***** INPUT MATERIAL *****

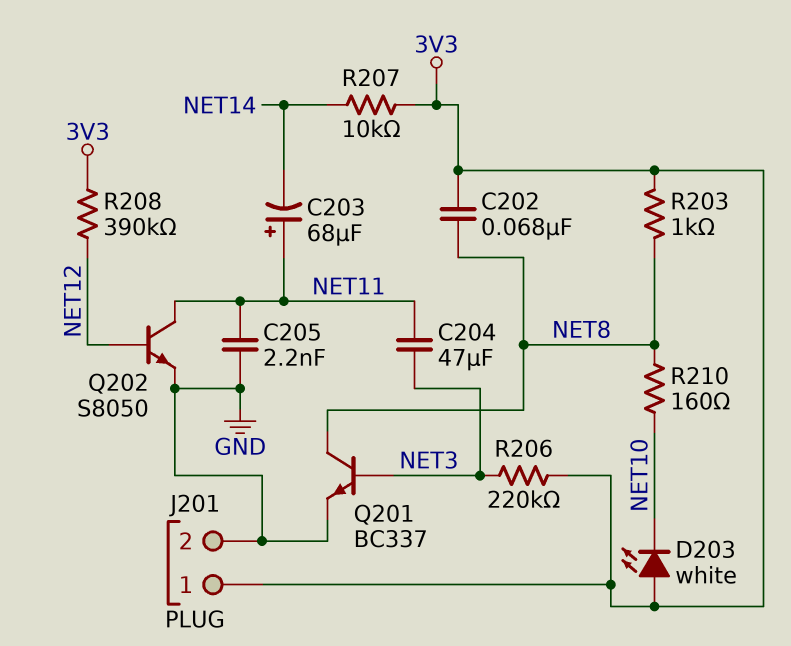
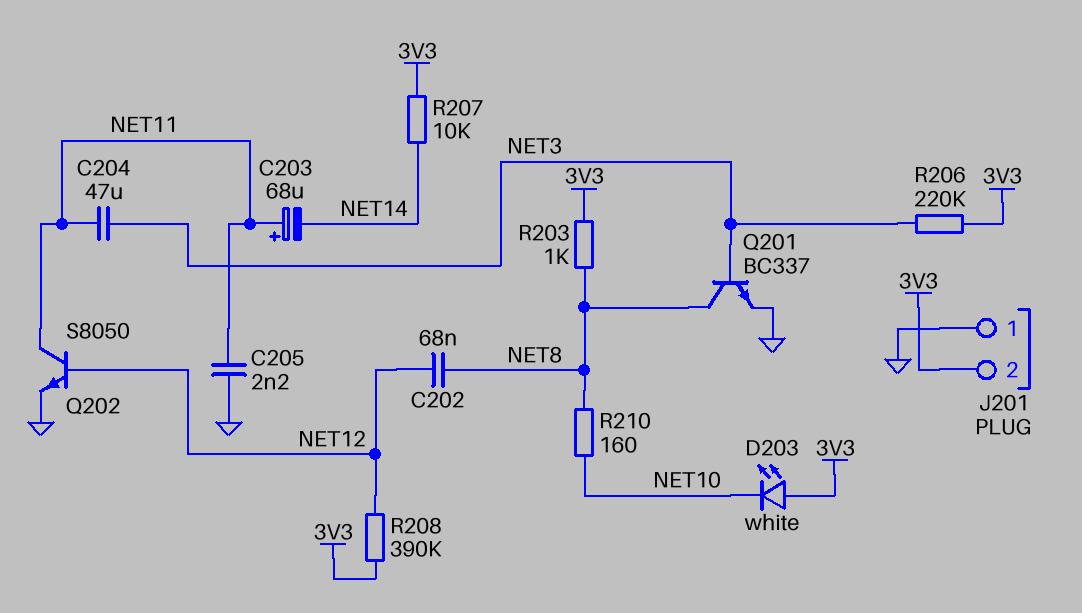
C202: 68nF (3V3, NET8) -> 68nF (NET8, NET12)
J201 pin 1: 3V3 -> GND
J201 pin 2: GND -> 3V3

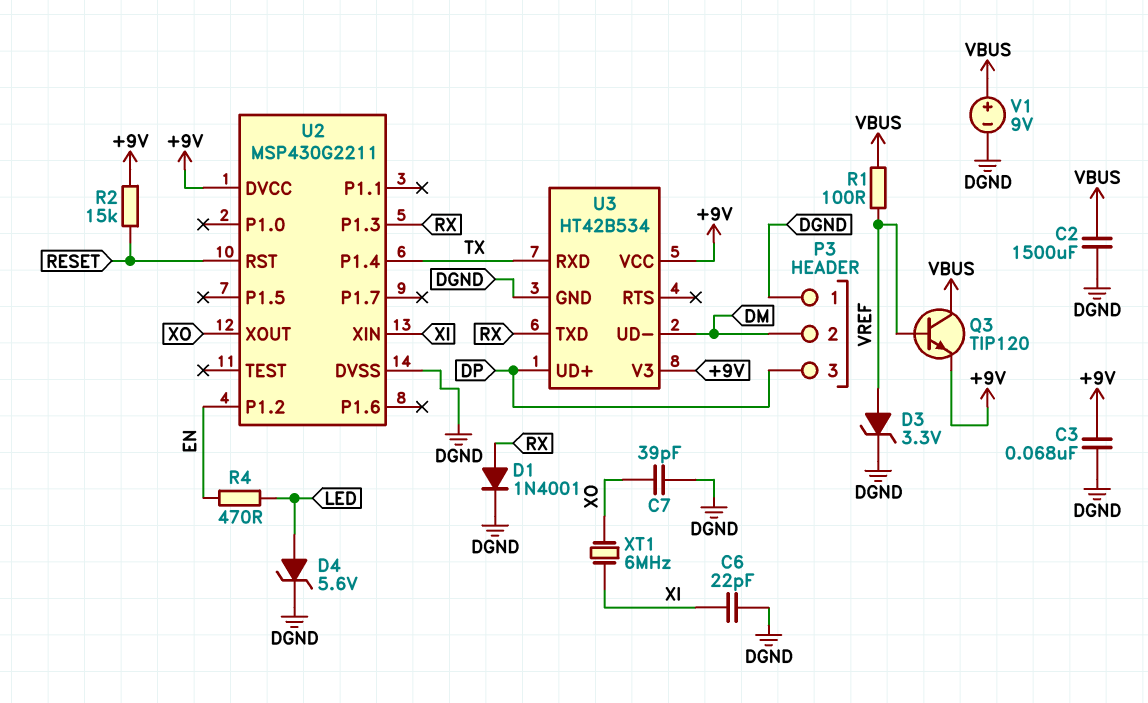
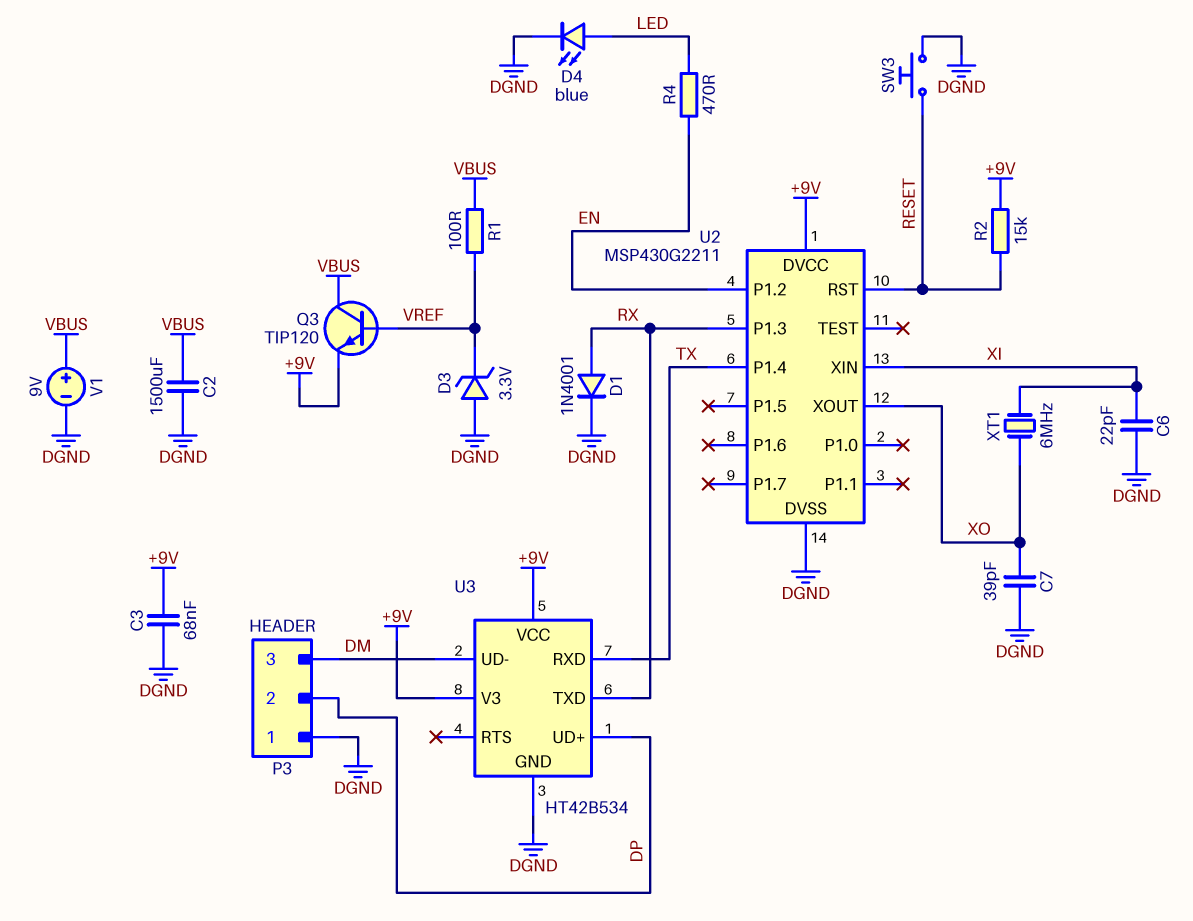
D3: zener 3.3V (A VREF, K DGND) -> zener 3.3V (A DGND, K VREF)
D4: zener 5.6V (A LED, K DGND) -> LED blue (A LED, K DGND)
P3 pin 2: DM -> DP
P3 pin 3: DP -> DM
SW3: none -> button (DGND, RESET)

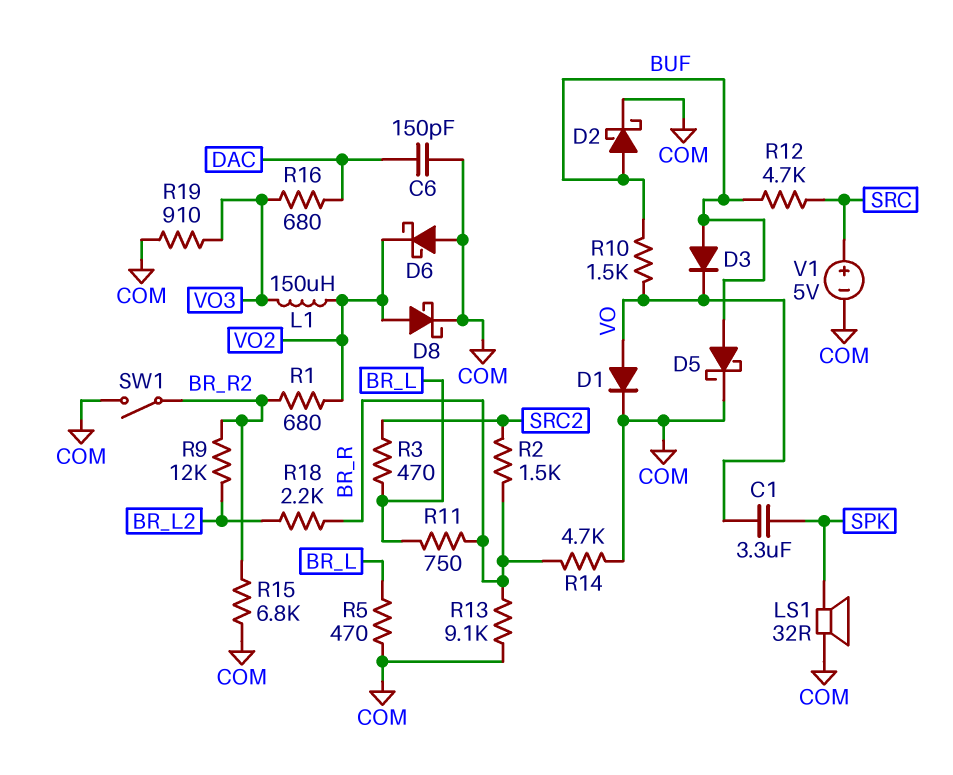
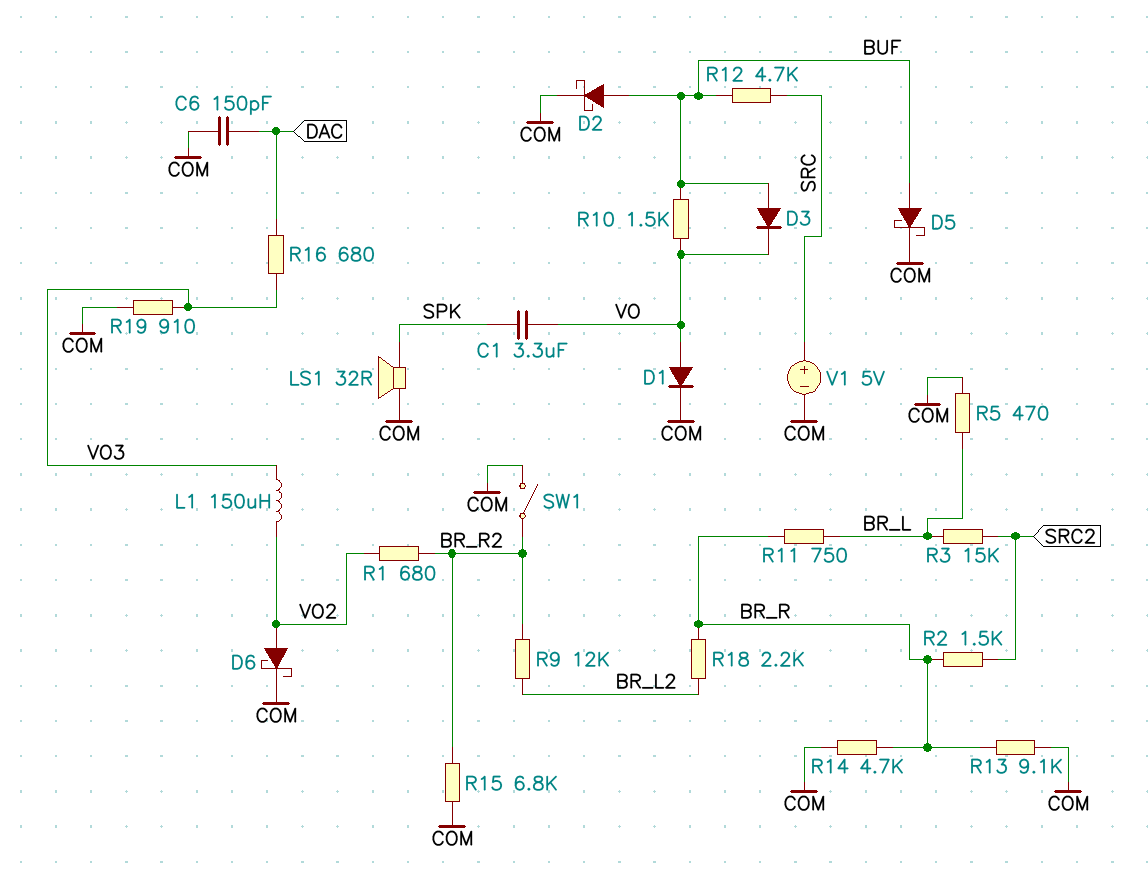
D6: schottky (A COM, K VO2) -> schottky (A VO2, K COM)
D8: schottky (A VO2, K COM) -> none
R3: 470 (BR_L, SRC2) -> 15k (BR_L, SRC2)

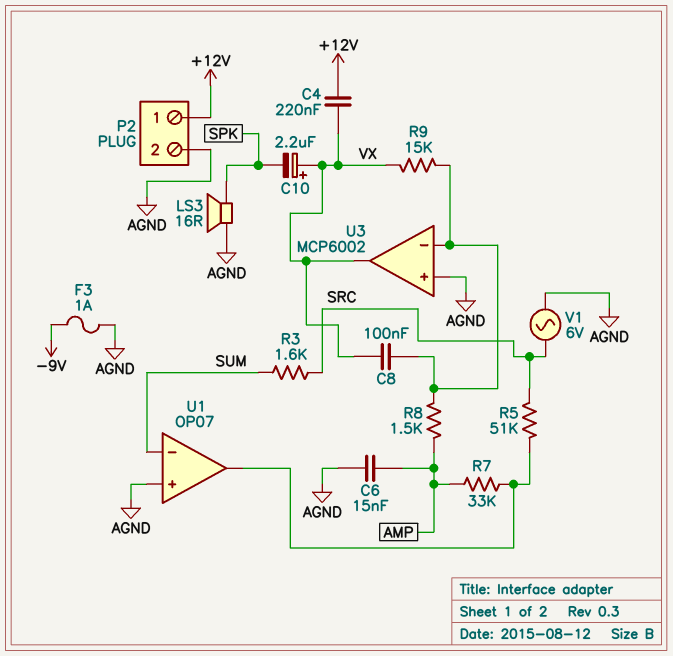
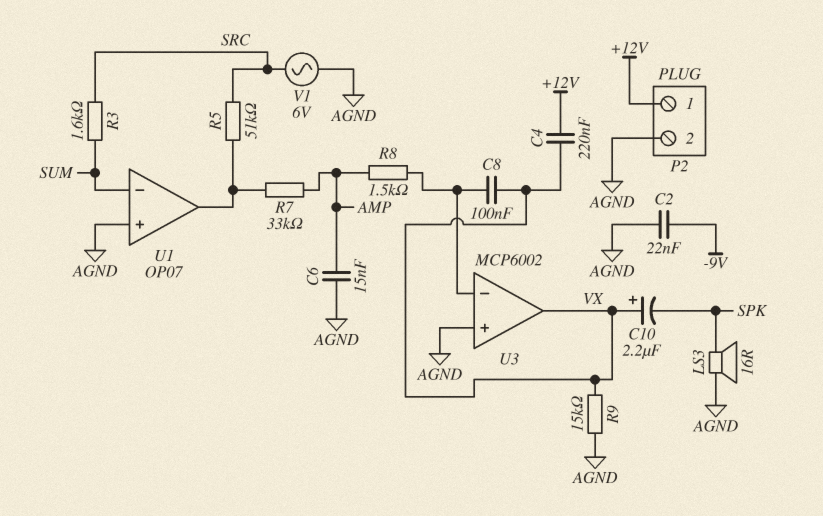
C2: none -> 22nF (-9V, AGND)
F3: 1A (-9V, AGND) -> none
R9: 15k (U3/in-, VX) -> 15k (AGND, VX)

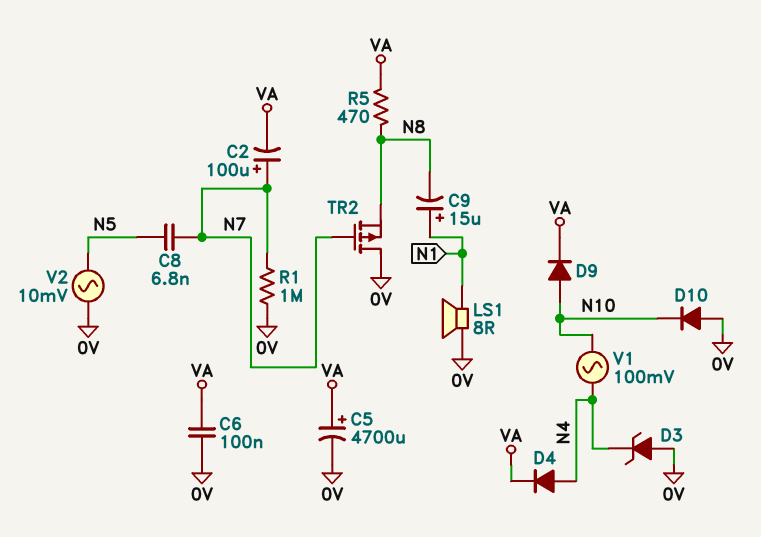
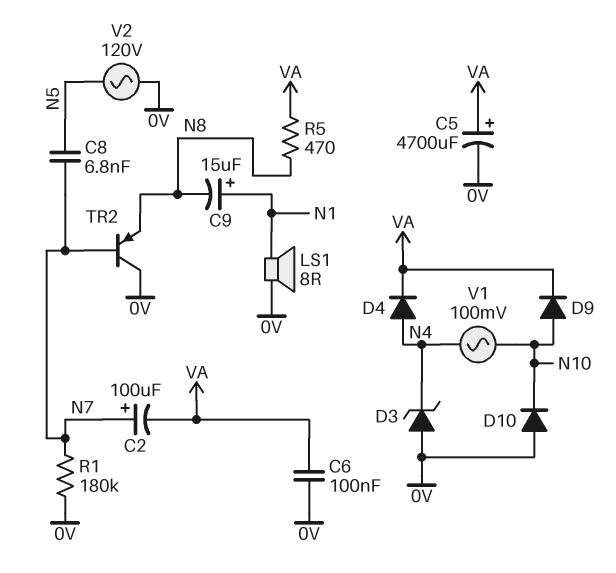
R1: 1M (0V, N7) -> 180k (0V, N7)
TR2: PMOS (G N7, D 0V, S N8) -> PNP (B N7, C 0V, E N8)
V2: AC 10mV (0V, N5) -> AC 120V (0V, N5)

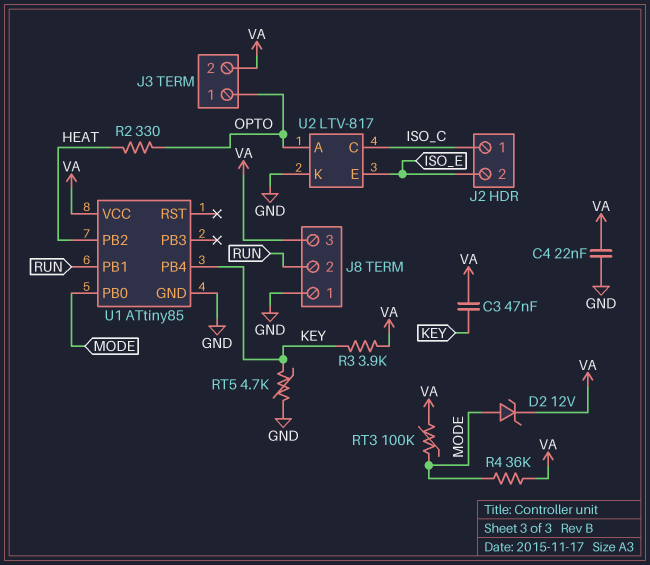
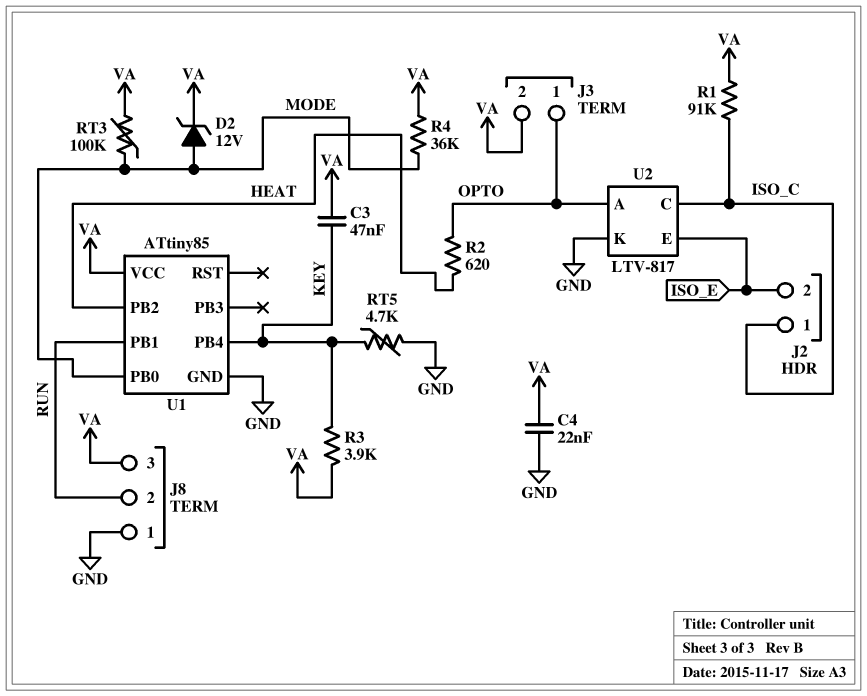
R1: none -> 91k (ISO_C, VA)
R2: 330 (HEAT, OPTO) -> 620 (HEAT, OPTO)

*****

### TASK REQUIREMENTS
Reproduce the listing exactly, but omit every picture in it.

### RESULT
C202: 68nF (3V3, NET8) -> 68nF (NET8, NET12)
J201 pin 1: 3V3 -> GND
J201 pin 2: GND -> 3V3

D3: zener 3.3V (A VREF, K DGND) -> zener 3.3V (A DGND, K VREF)
D4: zener 5.6V (A LED, K DGND) -> LED blue (A LED, K DGND)
P3 pin 2: DM -> DP
P3 pin 3: DP -> DM
SW3: none -> button (DGND, RESET)

D6: schottky (A COM, K VO2) -> schottky (A VO2, K COM)
D8: schottky (A VO2, K COM) -> none
R3: 470 (BR_L, SRC2) -> 15k (BR_L, SRC2)

C2: none -> 22nF (-9V, AGND)
F3: 1A (-9V, AGND) -> none
R9: 15k (U3/in-, VX) -> 15k (AGND, VX)

R1: 1M (0V, N7) -> 180k (0V, N7)
TR2: PMOS (G N7, D 0V, S N8) -> PNP (B N7, C 0V, E N8)
V2: AC 10mV (0V, N5) -> AC 120V (0V, N5)

R1: none -> 91k (ISO_C, VA)
R2: 330 (HEAT, OPTO) -> 620 (HEAT, OPTO)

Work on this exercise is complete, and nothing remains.